◆ TASK
Copy each record below faithfully, leaving out images.
################
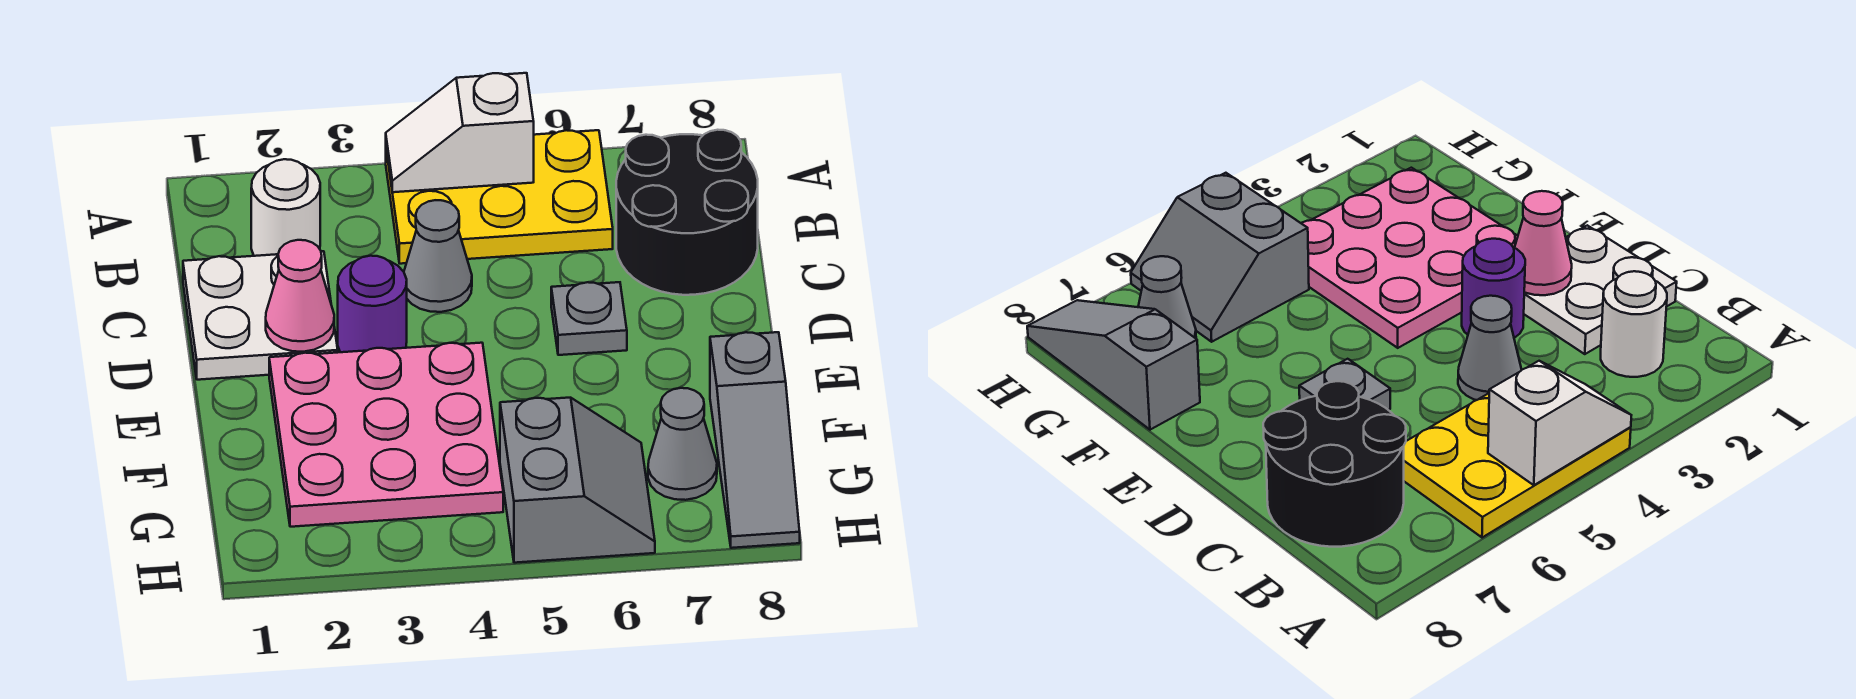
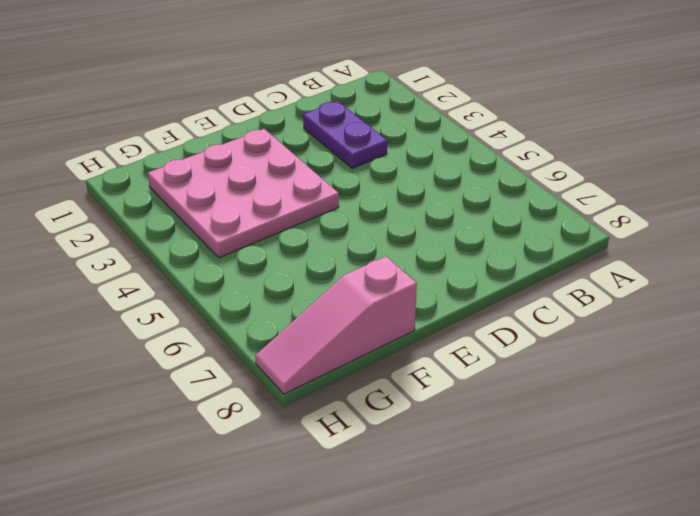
purple 1x2 plate [303,101,387,168] -> white 2x2 plate [183,251,338,380]
pink 1x3 slope [255,256,417,394] -> grey 1x3 slope [710,332,800,548]
none -> yellow 2x3 plate [386,130,613,264]
none -> white 1x1 round brick [251,159,320,256]
none -> black 2x2 round brick [616,130,758,295]

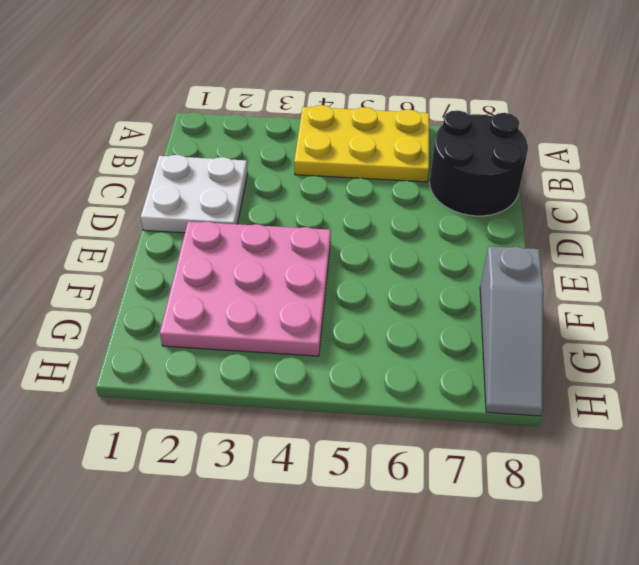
none -> white 1x1 round brick [251,159,320,256]
none -> grey 1x1 cone [404,200,472,312]
none -> purple 1x1 round brick [338,256,407,352]

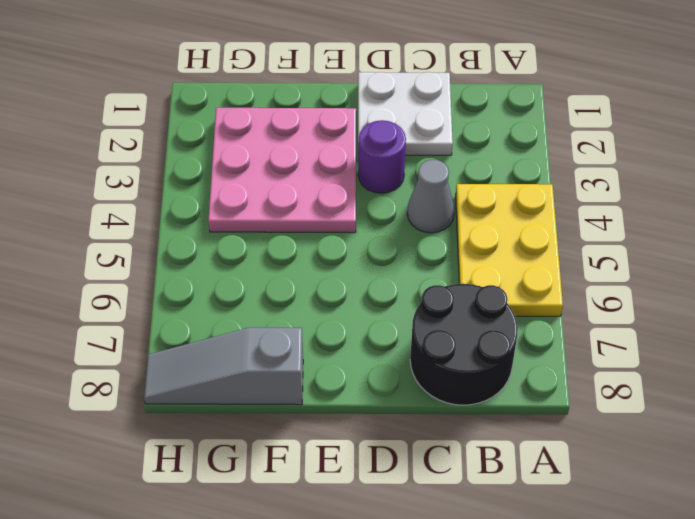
none -> white 1x1 round brick [251,159,320,256]
none -> grey 1x1 plate [551,282,627,355]
none -> grey 2x2 slope [500,398,655,563]

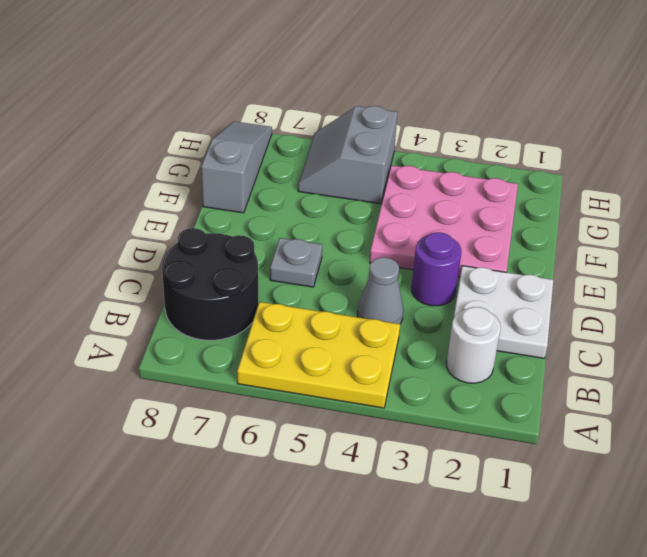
none -> grey 1x1 cone [648,388,717,500]
none -> white 1x2 slope [386,73,534,192]
none -> pink 1x1 cone [266,240,334,352]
################
◆ REPLY TO THE EXERCISE
purple 1x2 plate [303,101,387,168] -> white 2x2 plate [183,251,338,380]
pink 1x3 slope [255,256,417,394] -> grey 1x3 slope [710,332,800,548]
none -> yellow 2x3 plate [386,130,613,264]
none -> white 1x1 round brick [251,159,320,256]
none -> black 2x2 round brick [616,130,758,295]

none -> white 1x1 round brick [251,159,320,256]
none -> grey 1x1 cone [404,200,472,312]
none -> purple 1x1 round brick [338,256,407,352]

none -> white 1x1 round brick [251,159,320,256]
none -> grey 1x1 plate [551,282,627,355]
none -> grey 2x2 slope [500,398,655,563]

none -> grey 1x1 cone [648,388,717,500]
none -> white 1x2 slope [386,73,534,192]
none -> pink 1x1 cone [266,240,334,352]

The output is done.